Object transformation records
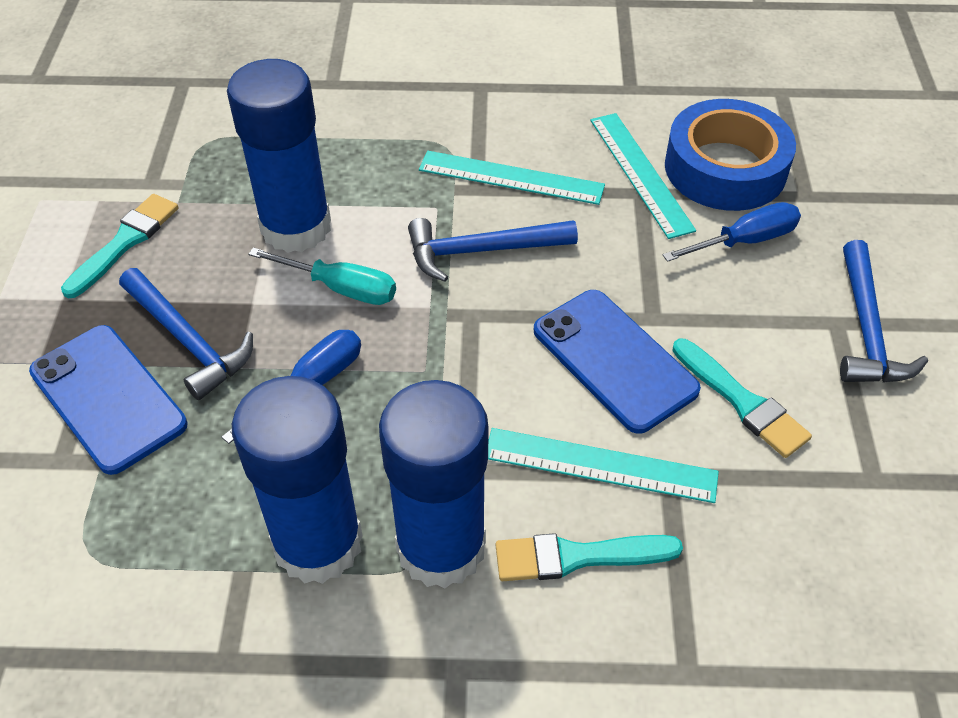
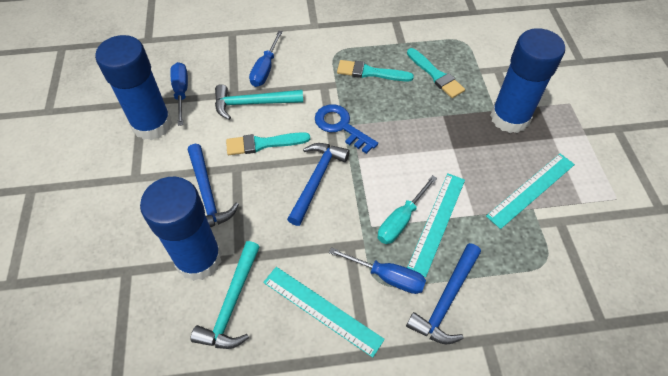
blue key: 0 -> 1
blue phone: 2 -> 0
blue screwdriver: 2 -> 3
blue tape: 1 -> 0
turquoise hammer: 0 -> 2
==
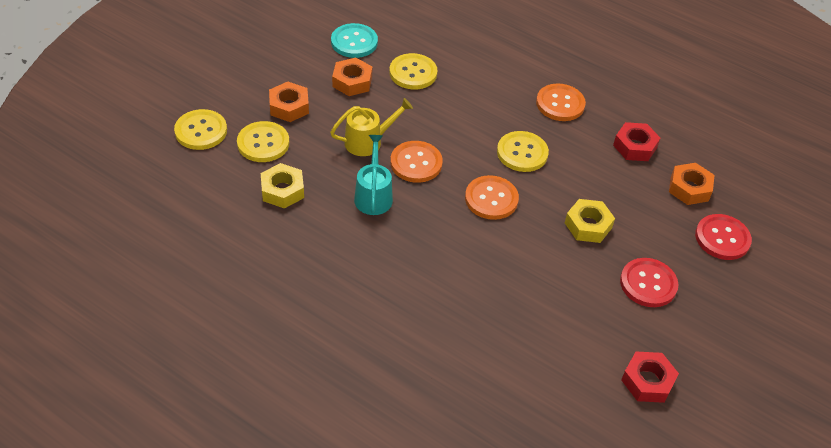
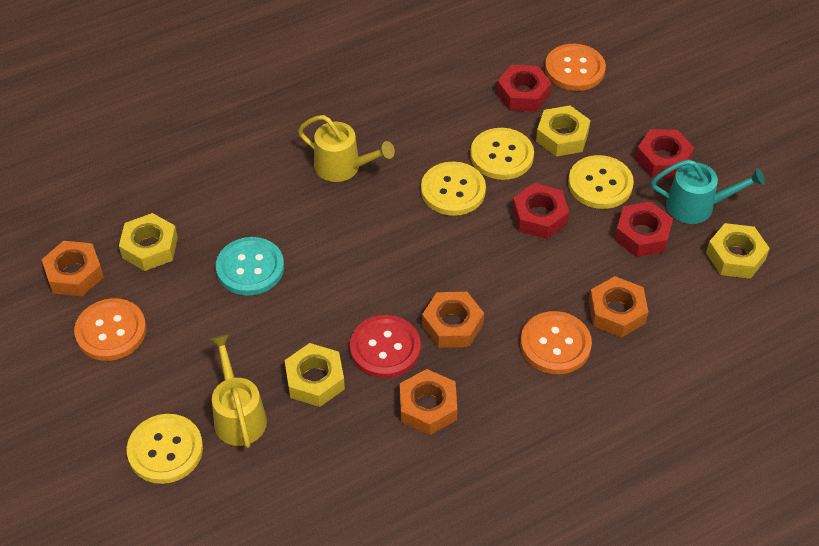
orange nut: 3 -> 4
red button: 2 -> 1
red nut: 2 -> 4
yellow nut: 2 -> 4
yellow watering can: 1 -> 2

Work instructions: Out of the data above, give again only the lines starting at the one holding "blue key: 0 -> 1" and ending at the one holding "turquoise hammer: 0 -> 2", unchanged.

Task output:
blue key: 0 -> 1
blue phone: 2 -> 0
blue screwdriver: 2 -> 3
blue tape: 1 -> 0
turquoise hammer: 0 -> 2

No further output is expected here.